▶ ABOUT THIS EXERCISE:
In the records below, the line with "DHT1: AM2302 -> DHT11" opens the range and the line with "FAN pin SIG: GP2 -> GP14" closes it; print that range exactly and nothing else.

▶ Saved data entries:

Content starts

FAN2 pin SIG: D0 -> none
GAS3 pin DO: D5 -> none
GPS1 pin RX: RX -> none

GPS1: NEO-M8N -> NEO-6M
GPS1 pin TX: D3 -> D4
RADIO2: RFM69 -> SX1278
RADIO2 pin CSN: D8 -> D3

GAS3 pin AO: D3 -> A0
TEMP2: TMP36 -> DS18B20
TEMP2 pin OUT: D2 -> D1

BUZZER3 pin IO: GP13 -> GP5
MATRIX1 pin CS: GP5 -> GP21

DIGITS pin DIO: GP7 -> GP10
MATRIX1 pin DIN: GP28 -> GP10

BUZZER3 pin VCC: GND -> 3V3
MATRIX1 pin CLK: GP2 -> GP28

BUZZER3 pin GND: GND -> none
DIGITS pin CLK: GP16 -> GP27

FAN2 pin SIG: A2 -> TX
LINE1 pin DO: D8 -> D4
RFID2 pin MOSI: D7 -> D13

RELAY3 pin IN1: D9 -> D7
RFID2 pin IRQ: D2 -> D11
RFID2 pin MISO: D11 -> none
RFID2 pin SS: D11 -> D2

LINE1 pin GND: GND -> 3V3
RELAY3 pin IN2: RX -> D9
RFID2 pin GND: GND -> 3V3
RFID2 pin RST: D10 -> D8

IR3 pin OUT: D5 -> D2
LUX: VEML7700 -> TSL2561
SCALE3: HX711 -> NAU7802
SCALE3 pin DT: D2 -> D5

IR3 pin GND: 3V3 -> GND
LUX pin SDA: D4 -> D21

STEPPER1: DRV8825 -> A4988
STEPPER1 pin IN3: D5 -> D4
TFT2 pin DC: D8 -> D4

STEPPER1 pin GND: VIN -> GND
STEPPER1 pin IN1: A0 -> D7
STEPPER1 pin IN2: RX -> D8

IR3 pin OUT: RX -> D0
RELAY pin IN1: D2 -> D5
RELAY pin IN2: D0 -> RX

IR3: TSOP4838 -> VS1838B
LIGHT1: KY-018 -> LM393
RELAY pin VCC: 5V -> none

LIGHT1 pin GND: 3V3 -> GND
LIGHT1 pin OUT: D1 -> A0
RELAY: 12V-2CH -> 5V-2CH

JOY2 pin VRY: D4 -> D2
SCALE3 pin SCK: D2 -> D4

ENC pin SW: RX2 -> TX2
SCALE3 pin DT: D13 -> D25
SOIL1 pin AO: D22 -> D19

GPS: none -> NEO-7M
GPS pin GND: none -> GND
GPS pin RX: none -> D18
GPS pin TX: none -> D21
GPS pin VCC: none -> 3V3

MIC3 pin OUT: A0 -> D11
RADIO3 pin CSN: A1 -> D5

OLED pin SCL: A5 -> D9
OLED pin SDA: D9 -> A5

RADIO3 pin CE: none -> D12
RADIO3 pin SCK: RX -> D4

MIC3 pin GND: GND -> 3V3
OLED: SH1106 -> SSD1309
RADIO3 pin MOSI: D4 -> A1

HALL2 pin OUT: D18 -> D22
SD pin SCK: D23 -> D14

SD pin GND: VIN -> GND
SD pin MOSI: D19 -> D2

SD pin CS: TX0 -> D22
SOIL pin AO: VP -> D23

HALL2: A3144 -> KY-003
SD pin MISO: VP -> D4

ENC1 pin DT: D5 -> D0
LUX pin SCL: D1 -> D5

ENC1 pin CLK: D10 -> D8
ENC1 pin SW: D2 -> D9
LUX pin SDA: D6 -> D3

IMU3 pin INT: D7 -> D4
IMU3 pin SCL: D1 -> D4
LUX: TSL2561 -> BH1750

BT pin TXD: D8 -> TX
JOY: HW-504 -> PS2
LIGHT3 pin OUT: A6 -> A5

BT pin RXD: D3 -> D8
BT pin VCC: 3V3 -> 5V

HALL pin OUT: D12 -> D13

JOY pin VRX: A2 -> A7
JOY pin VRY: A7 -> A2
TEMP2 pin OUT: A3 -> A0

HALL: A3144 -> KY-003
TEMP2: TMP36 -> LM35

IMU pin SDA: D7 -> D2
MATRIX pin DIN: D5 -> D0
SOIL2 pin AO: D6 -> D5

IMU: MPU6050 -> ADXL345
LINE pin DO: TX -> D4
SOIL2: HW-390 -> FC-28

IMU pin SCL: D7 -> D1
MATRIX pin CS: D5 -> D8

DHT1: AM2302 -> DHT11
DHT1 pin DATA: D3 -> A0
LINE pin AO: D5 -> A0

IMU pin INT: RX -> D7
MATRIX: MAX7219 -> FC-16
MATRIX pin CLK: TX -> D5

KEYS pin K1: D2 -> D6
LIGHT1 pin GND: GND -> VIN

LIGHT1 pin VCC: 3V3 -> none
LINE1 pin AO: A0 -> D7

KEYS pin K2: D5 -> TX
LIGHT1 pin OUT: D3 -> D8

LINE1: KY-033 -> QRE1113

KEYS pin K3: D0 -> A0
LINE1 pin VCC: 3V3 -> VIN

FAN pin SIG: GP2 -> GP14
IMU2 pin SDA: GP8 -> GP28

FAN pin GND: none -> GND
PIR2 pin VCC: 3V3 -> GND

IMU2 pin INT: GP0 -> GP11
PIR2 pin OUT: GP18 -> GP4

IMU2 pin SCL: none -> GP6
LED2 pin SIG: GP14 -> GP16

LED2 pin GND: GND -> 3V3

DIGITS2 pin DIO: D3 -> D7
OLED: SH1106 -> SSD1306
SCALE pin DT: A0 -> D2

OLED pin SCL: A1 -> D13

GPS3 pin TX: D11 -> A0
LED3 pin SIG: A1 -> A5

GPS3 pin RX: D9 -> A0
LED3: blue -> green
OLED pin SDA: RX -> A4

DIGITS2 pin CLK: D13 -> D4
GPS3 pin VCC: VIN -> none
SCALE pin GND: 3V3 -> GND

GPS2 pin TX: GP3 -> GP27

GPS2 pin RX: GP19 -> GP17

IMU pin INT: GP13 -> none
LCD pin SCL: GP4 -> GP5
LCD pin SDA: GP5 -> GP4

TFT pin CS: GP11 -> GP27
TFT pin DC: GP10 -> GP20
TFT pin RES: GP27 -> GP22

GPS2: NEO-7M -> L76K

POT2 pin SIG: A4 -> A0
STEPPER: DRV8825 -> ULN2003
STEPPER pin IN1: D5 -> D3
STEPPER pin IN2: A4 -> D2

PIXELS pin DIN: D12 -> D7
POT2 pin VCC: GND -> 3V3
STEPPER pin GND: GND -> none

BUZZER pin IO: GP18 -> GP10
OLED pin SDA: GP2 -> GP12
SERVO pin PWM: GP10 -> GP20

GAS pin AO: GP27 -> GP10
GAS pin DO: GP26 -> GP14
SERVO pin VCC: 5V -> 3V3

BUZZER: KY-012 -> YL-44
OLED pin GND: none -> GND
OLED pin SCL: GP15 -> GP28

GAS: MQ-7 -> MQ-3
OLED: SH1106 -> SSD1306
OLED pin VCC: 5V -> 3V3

Content ends

▶ ANSWER TO THIS EXERCISE:
DHT1: AM2302 -> DHT11
DHT1 pin DATA: D3 -> A0
LINE pin AO: D5 -> A0

IMU pin INT: RX -> D7
MATRIX: MAX7219 -> FC-16
MATRIX pin CLK: TX -> D5

KEYS pin K1: D2 -> D6
LIGHT1 pin GND: GND -> VIN

LIGHT1 pin VCC: 3V3 -> none
LINE1 pin AO: A0 -> D7

KEYS pin K2: D5 -> TX
LIGHT1 pin OUT: D3 -> D8

LINE1: KY-033 -> QRE1113

KEYS pin K3: D0 -> A0
LINE1 pin VCC: 3V3 -> VIN

FAN pin SIG: GP2 -> GP14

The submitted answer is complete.